** Opening Available data block **

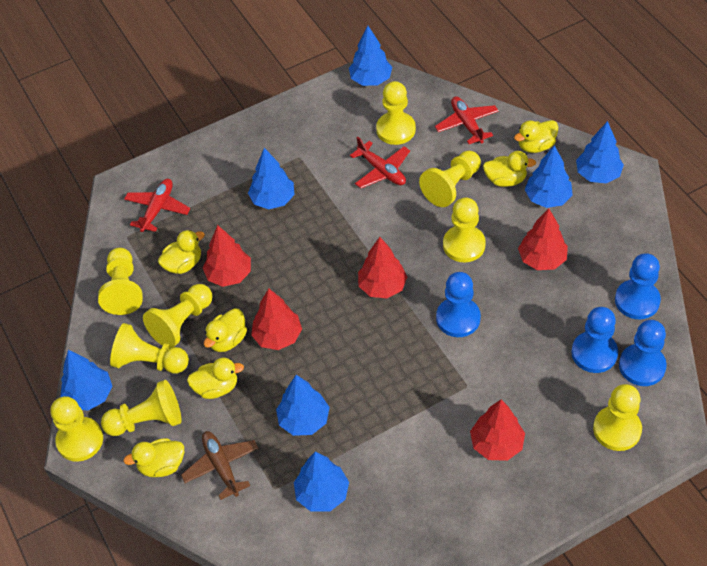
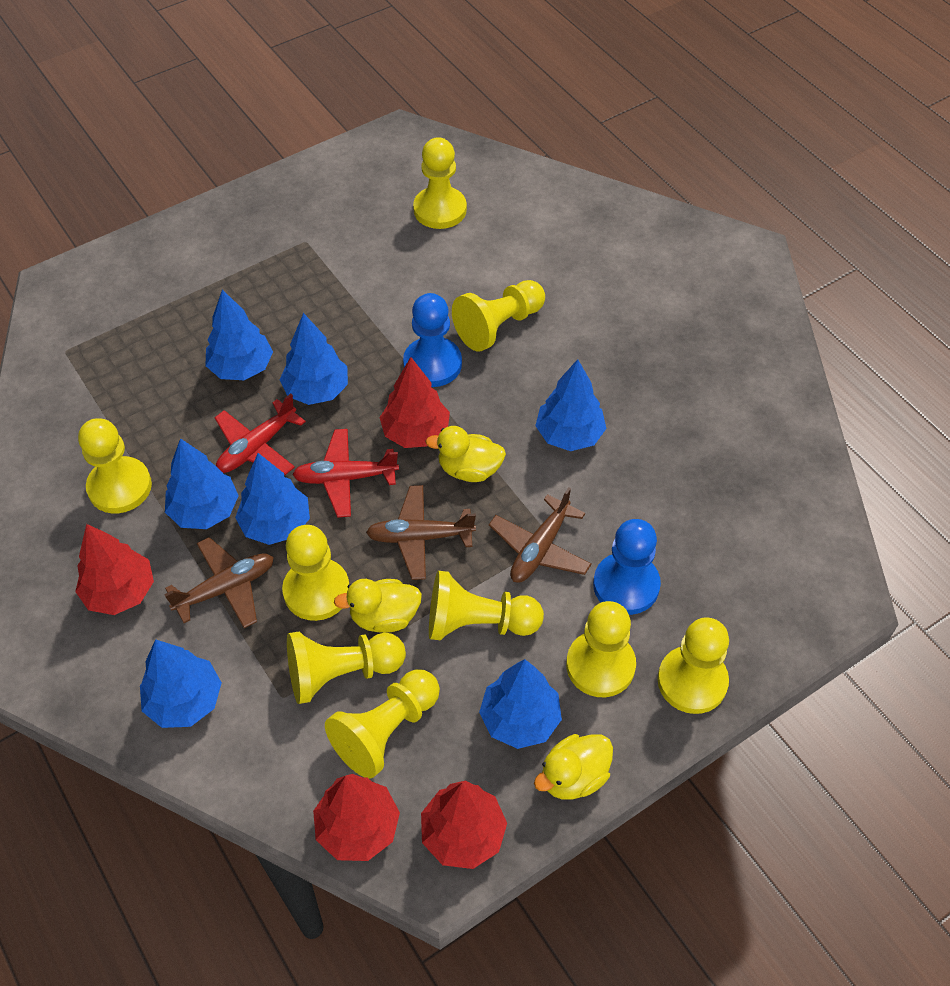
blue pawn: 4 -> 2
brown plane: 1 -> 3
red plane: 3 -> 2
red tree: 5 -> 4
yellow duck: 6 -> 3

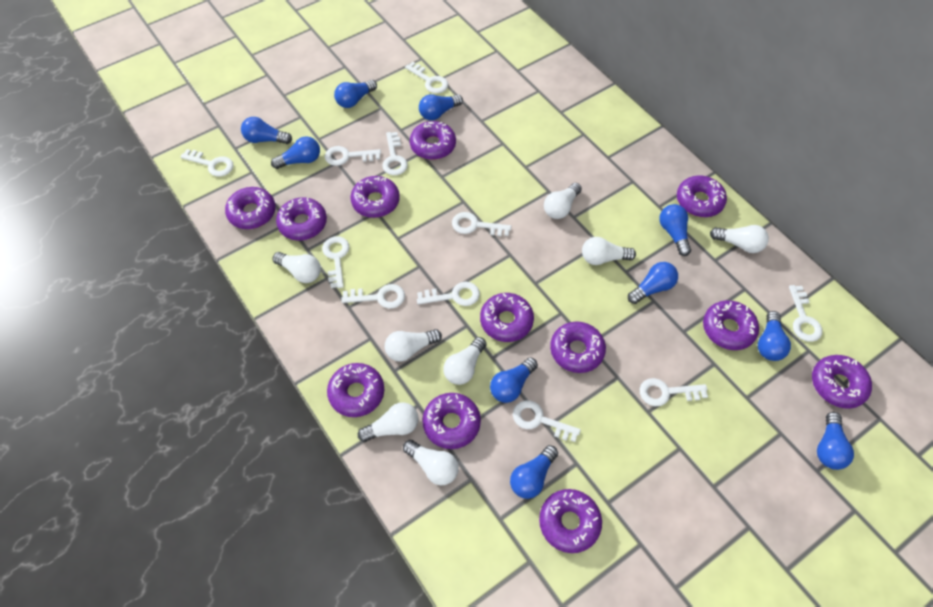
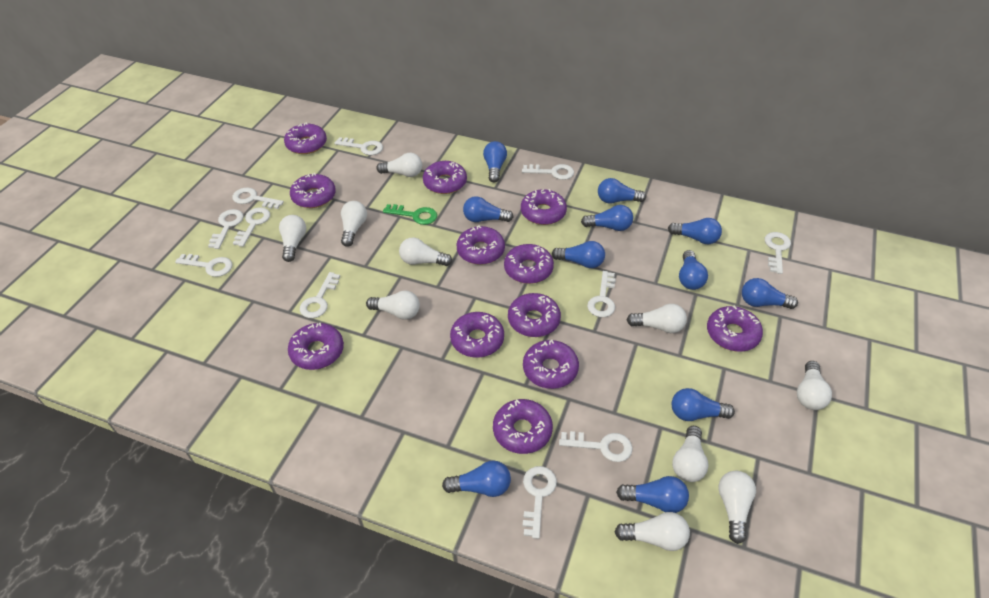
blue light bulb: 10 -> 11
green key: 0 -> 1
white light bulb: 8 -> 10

** Closing Available data block **

* [Exercise description]
Output nothing but the lines from the one containing "blue light bulb: 10 -> 11" through the last line of the data, exactly as they stand.

* [Output]
blue light bulb: 10 -> 11
green key: 0 -> 1
white light bulb: 8 -> 10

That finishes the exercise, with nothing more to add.